--- SUPPLIED RECORDS Enclosed Below ---
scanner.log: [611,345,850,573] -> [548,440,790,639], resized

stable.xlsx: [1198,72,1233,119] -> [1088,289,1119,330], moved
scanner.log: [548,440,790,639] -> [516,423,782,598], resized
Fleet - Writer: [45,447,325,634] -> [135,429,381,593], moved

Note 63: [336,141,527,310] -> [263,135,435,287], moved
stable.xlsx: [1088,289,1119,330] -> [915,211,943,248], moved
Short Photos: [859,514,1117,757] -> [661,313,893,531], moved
--- End of Enclosed SUPPLIED RECORDS ---
--- SUPPLIED RECORDS Enclosed Below ---
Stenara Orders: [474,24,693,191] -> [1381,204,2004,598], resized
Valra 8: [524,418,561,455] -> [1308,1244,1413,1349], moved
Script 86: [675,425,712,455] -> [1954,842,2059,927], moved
--- End of Enclosed SUPPLIED RECORDS ---
**WHAT YOU NEED TO DO:** Reproduce exactly the stretch of the material above that starts at the line with "scanner.log: [611,345,850,573] ->" and ends at the line with "stable.xlsx: [1088,289,1119,330] ->", both included, and nothing else.

**COMPLETED TASK:**
scanner.log: [611,345,850,573] -> [548,440,790,639], resized

stable.xlsx: [1198,72,1233,119] -> [1088,289,1119,330], moved
scanner.log: [548,440,790,639] -> [516,423,782,598], resized
Fleet - Writer: [45,447,325,634] -> [135,429,381,593], moved

Note 63: [336,141,527,310] -> [263,135,435,287], moved
stable.xlsx: [1088,289,1119,330] -> [915,211,943,248], moved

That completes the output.